### What you have to do
Where the material below has a line containing "(558, 437) = (554, 223): brown", start repeating exactly, and keep going through the line containing "(534, 383) = (282, 546): brown", with no other lines.

### Supplied material
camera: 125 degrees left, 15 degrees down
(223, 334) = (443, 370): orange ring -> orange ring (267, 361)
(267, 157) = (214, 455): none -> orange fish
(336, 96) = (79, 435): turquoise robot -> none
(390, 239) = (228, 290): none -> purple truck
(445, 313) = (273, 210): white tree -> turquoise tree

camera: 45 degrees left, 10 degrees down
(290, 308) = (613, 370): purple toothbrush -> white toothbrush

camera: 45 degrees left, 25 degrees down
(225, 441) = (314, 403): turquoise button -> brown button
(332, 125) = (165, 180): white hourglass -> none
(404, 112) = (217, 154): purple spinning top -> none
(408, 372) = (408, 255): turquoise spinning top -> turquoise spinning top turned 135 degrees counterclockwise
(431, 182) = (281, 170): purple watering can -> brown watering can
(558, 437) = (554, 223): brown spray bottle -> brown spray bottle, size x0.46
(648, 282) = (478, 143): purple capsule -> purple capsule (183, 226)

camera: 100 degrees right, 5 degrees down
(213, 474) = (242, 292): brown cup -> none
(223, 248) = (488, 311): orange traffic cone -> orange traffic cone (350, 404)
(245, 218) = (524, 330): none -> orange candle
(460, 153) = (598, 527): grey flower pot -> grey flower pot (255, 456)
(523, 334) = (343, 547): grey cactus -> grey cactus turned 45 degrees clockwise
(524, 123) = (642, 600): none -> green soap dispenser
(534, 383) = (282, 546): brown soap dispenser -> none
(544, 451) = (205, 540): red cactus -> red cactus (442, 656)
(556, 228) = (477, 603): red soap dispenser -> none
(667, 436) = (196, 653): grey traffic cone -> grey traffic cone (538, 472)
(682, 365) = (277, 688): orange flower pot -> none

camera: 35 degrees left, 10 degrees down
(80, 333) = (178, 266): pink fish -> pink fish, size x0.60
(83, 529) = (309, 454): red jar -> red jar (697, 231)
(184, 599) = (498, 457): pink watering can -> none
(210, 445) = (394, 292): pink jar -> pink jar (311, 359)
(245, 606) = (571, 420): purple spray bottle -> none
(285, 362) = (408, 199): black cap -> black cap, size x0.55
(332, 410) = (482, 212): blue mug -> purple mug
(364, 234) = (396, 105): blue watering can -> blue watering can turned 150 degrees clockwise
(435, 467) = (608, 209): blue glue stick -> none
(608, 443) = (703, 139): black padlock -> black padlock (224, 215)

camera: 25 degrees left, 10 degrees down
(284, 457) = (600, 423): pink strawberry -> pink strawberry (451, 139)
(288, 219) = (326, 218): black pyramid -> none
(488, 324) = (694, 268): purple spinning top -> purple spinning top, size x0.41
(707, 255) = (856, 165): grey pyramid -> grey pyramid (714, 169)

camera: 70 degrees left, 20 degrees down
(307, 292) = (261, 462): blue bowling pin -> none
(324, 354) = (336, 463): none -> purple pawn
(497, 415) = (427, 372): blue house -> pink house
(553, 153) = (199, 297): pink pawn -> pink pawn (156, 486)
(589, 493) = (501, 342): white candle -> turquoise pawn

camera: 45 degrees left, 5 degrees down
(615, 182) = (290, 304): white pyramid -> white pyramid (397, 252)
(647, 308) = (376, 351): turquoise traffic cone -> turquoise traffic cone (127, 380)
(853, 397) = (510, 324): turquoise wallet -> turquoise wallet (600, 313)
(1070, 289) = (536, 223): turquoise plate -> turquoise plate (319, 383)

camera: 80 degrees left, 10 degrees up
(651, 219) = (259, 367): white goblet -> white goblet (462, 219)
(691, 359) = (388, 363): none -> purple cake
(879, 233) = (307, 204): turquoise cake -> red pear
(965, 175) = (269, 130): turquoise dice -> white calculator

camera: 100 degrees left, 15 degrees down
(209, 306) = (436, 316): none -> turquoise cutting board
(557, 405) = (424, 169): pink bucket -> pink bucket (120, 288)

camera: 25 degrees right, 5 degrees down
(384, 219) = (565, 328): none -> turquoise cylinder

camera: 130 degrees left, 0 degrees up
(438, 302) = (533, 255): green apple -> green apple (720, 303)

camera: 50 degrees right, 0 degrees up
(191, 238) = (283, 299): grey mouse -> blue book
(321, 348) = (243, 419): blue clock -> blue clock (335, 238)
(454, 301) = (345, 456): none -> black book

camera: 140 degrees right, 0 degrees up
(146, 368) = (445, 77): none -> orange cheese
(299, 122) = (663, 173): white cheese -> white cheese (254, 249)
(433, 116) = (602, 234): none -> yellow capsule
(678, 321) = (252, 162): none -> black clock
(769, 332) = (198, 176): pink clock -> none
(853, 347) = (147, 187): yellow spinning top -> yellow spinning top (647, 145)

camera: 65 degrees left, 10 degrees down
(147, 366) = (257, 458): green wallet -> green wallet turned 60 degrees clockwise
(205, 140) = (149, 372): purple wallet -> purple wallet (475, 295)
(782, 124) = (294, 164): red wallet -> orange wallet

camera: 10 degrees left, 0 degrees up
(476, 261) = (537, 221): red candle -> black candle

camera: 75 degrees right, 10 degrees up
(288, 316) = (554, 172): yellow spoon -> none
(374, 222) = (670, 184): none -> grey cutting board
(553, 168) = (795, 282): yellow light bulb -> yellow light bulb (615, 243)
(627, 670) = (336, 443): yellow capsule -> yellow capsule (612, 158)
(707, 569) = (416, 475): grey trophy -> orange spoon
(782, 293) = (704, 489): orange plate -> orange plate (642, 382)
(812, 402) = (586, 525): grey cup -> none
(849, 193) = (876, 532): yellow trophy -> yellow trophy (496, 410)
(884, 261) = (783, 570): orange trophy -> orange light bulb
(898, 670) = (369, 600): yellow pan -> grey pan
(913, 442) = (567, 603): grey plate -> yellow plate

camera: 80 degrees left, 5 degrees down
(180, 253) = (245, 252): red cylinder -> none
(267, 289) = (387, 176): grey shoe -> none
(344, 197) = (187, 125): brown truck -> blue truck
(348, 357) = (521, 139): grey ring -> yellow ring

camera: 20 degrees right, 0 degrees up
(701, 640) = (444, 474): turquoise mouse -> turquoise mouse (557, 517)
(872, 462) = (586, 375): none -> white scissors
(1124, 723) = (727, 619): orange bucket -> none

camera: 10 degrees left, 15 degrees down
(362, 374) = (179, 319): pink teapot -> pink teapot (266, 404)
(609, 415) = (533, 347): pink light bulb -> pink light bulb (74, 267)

### Result for this exercise
(558, 437) = (554, 223): brown spray bottle -> brown spray bottle, size x0.46
(648, 282) = (478, 143): purple capsule -> purple capsule (183, 226)

camera: 100 degrees right, 5 degrees down
(213, 474) = (242, 292): brown cup -> none
(223, 248) = (488, 311): orange traffic cone -> orange traffic cone (350, 404)
(245, 218) = (524, 330): none -> orange candle
(460, 153) = (598, 527): grey flower pot -> grey flower pot (255, 456)
(523, 334) = (343, 547): grey cactus -> grey cactus turned 45 degrees clockwise
(524, 123) = (642, 600): none -> green soap dispenser
(534, 383) = (282, 546): brown soap dispenser -> none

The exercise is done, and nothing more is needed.